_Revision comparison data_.

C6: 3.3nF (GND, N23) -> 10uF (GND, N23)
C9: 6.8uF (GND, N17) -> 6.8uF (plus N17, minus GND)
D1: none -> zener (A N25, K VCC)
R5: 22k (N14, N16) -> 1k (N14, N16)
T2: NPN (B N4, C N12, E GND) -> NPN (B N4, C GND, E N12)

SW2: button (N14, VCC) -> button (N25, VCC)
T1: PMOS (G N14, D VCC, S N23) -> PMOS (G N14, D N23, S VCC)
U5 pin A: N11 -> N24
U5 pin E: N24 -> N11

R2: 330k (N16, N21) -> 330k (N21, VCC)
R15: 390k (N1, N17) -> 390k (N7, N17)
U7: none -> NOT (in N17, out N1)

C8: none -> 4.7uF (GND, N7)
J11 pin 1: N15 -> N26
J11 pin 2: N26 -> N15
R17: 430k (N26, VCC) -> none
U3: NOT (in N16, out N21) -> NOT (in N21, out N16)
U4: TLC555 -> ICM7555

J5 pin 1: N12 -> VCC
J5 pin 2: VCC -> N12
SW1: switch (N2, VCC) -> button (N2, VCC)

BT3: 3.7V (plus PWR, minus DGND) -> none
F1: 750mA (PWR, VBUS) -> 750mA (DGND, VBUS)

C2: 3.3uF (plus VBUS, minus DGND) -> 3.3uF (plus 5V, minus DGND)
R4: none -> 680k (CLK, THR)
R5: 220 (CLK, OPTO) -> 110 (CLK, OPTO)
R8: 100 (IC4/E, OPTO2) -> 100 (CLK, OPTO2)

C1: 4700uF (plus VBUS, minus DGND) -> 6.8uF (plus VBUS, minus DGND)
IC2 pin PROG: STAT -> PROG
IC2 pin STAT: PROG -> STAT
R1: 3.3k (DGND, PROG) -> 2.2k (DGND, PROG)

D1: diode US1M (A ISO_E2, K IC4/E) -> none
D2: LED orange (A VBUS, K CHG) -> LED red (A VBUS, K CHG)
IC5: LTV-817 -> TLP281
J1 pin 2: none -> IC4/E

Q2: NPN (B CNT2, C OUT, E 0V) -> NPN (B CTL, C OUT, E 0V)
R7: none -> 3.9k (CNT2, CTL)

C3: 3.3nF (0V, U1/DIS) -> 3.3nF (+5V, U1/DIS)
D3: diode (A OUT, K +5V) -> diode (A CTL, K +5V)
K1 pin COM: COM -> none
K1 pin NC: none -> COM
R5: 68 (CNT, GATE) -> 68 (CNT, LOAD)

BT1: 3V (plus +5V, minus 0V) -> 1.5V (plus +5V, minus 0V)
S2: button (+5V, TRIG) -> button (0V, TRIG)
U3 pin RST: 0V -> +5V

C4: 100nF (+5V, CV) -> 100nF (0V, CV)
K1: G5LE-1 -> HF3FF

_THE TASK_. Each line from the one containing "BT3: 3.7V (plus PWR, minus DGND) -> none" to the close of the records must appear in the output exactly, and no other line.

_RESPONSE_.
BT3: 3.7V (plus PWR, minus DGND) -> none
F1: 750mA (PWR, VBUS) -> 750mA (DGND, VBUS)

C2: 3.3uF (plus VBUS, minus DGND) -> 3.3uF (plus 5V, minus DGND)
R4: none -> 680k (CLK, THR)
R5: 220 (CLK, OPTO) -> 110 (CLK, OPTO)
R8: 100 (IC4/E, OPTO2) -> 100 (CLK, OPTO2)

C1: 4700uF (plus VBUS, minus DGND) -> 6.8uF (plus VBUS, minus DGND)
IC2 pin PROG: STAT -> PROG
IC2 pin STAT: PROG -> STAT
R1: 3.3k (DGND, PROG) -> 2.2k (DGND, PROG)

D1: diode US1M (A ISO_E2, K IC4/E) -> none
D2: LED orange (A VBUS, K CHG) -> LED red (A VBUS, K CHG)
IC5: LTV-817 -> TLP281
J1 pin 2: none -> IC4/E

Q2: NPN (B CNT2, C OUT, E 0V) -> NPN (B CTL, C OUT, E 0V)
R7: none -> 3.9k (CNT2, CTL)

C3: 3.3nF (0V, U1/DIS) -> 3.3nF (+5V, U1/DIS)
D3: diode (A OUT, K +5V) -> diode (A CTL, K +5V)
K1 pin COM: COM -> none
K1 pin NC: none -> COM
R5: 68 (CNT, GATE) -> 68 (CNT, LOAD)

BT1: 3V (plus +5V, minus 0V) -> 1.5V (plus +5V, minus 0V)
S2: button (+5V, TRIG) -> button (0V, TRIG)
U3 pin RST: 0V -> +5V

C4: 100nF (+5V, CV) -> 100nF (0V, CV)
K1: G5LE-1 -> HF3FF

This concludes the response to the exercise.